» **What the task asks**: The lines below, from the one holding "(376, 198) = (411, 257): brown bowl -> none" through the one holding "(198, 185) = (483, 211): none", are to be restated word for word, with all images left out.

» **Provided material**:
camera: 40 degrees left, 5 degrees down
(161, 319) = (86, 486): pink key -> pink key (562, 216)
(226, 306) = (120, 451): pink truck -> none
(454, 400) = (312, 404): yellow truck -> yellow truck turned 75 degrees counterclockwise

...

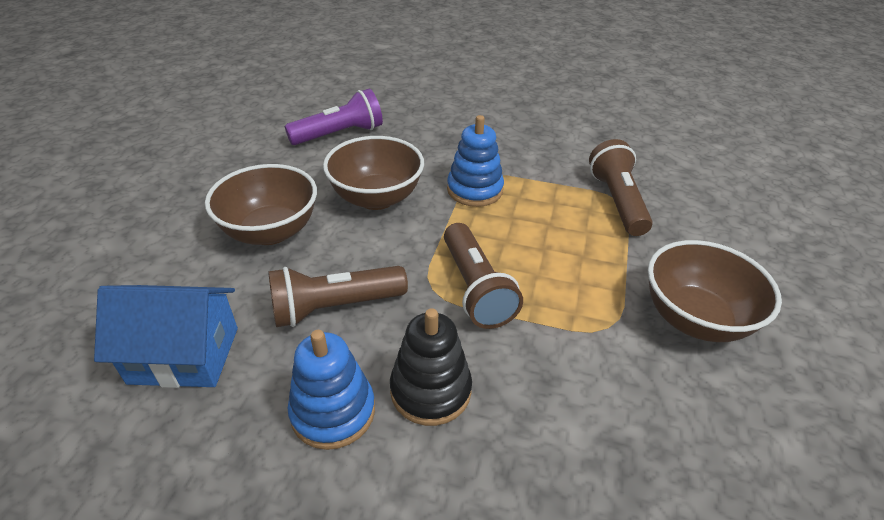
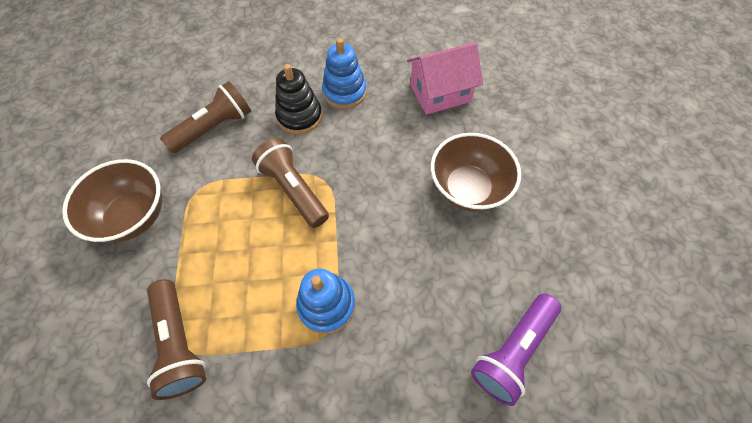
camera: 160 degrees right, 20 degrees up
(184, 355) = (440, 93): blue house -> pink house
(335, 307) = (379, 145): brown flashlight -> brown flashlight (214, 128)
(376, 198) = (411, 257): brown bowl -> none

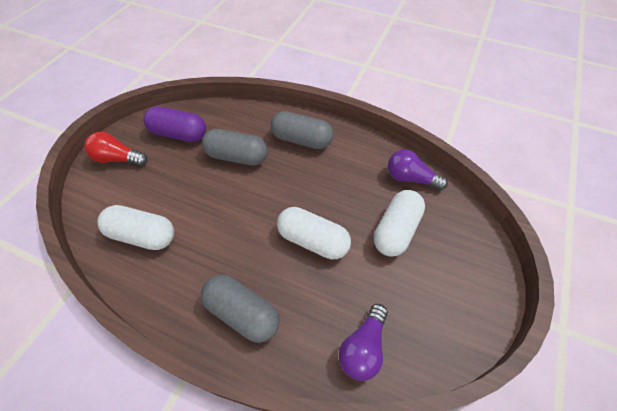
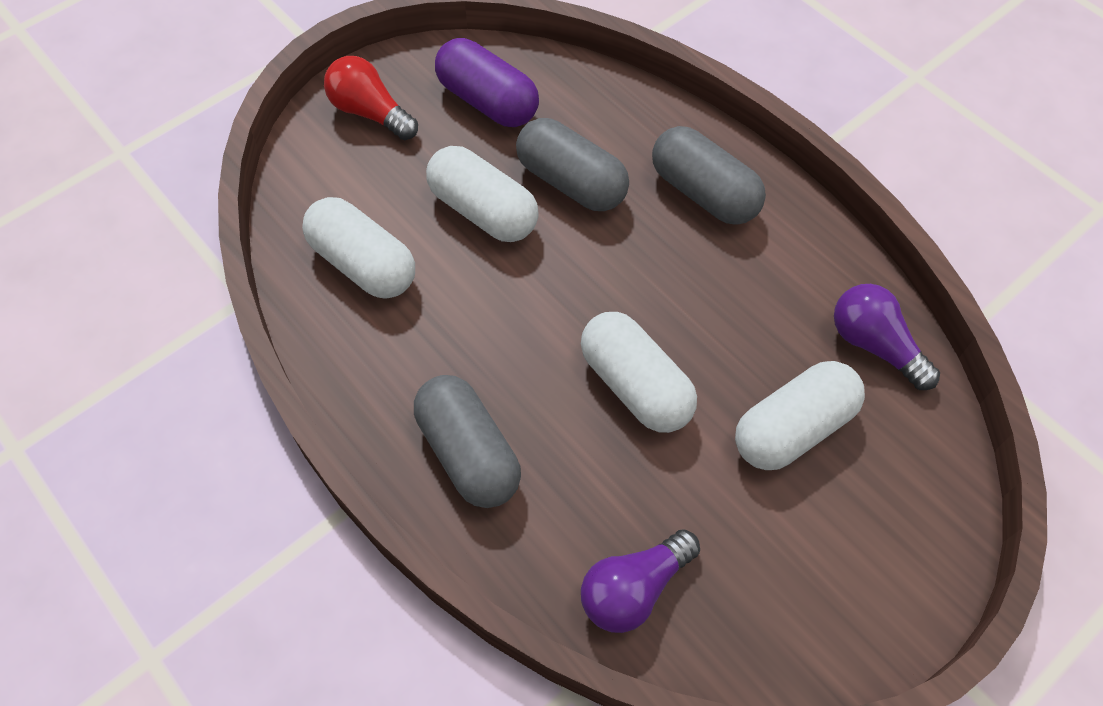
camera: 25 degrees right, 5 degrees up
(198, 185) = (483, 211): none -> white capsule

» **Answer box**:
(376, 198) = (411, 257): brown bowl -> none

camera: 25 degrees right, 5 degrees up
(198, 185) = (483, 211): none -> white capsule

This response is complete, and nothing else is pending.